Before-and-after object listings
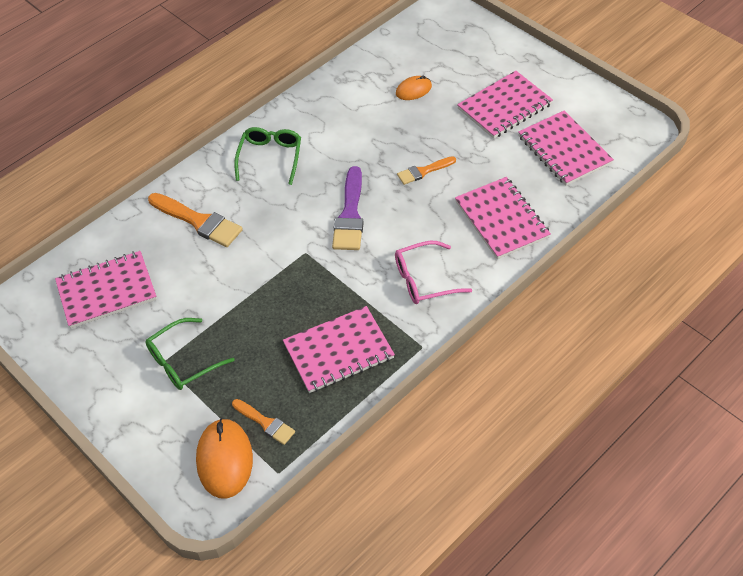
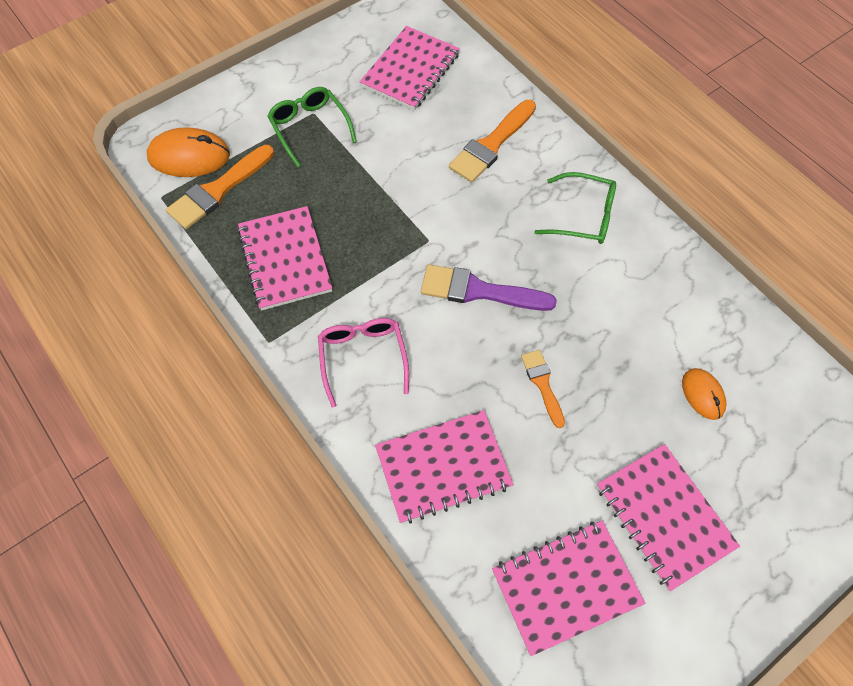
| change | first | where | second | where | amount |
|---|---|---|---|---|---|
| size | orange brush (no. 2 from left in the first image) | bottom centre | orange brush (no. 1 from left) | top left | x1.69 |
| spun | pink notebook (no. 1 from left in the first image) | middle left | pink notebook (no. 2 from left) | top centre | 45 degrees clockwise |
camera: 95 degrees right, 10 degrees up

**Problem to solve:**
Above are the records; repeat their lines from the first through the line containing "left | x1.69 |", and leave out each picture.

**Answer section:**
| change | first | where | second | where | amount |
|---|---|---|---|---|---|
| size | orange brush (no. 2 from left in the first image) | bottom centre | orange brush (no. 1 from left) | top left | x1.69 |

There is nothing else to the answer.